Exercise prompt -> Your answer should hold only the lines from the start of the data below through the line with "(368, 190) = (288, 348): red", copied exactly, with pictures left out.
-=-=-
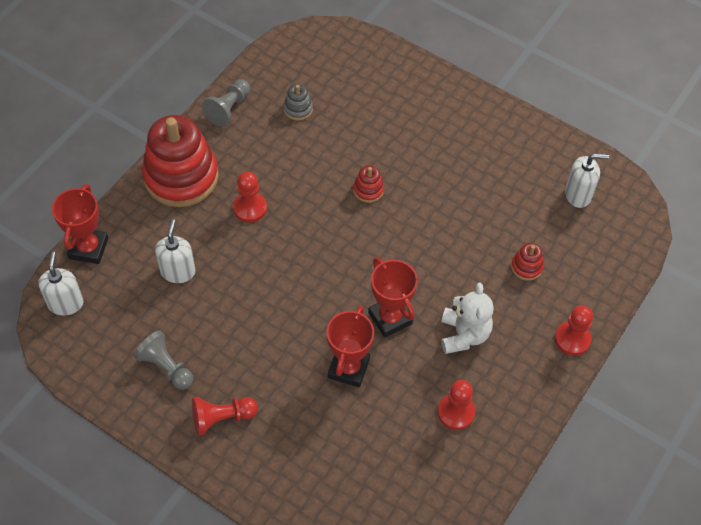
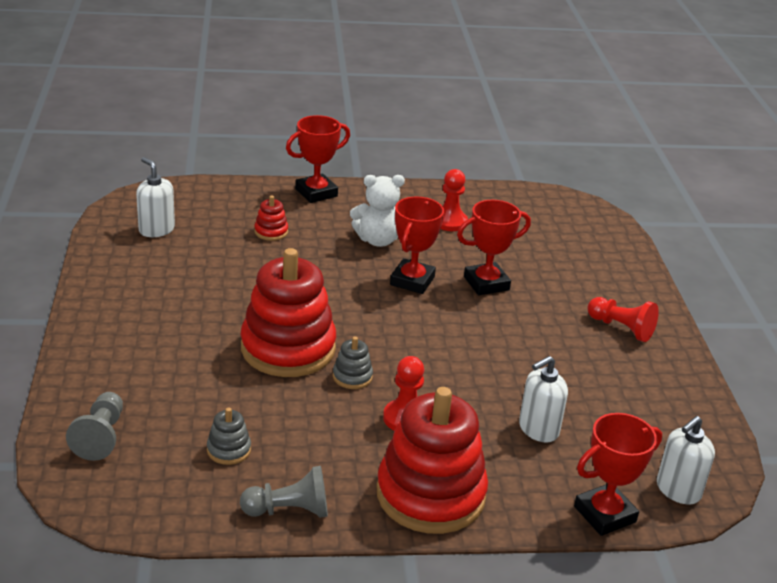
camera: 130 degrees left, 25 degrees down
(166, 367) = (631, 383): grey pawn -> grey pawn (100, 437)
(311, 206) = (352, 377): none -> grey stacking toy
(368, 190) = (288, 348): red stacking toy -> red stacking toy, size x2.43
(464, 335) = (378, 240): white teddy bear -> white teddy bear turned 150 degrees counterclockwise
(572, 339) = (316, 193): red pawn -> red trophy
-=-=-
Task answer ->
camera: 130 degrees left, 25 degrees down
(166, 367) = (631, 383): grey pawn -> grey pawn (100, 437)
(311, 206) = (352, 377): none -> grey stacking toy
(368, 190) = (288, 348): red stacking toy -> red stacking toy, size x2.43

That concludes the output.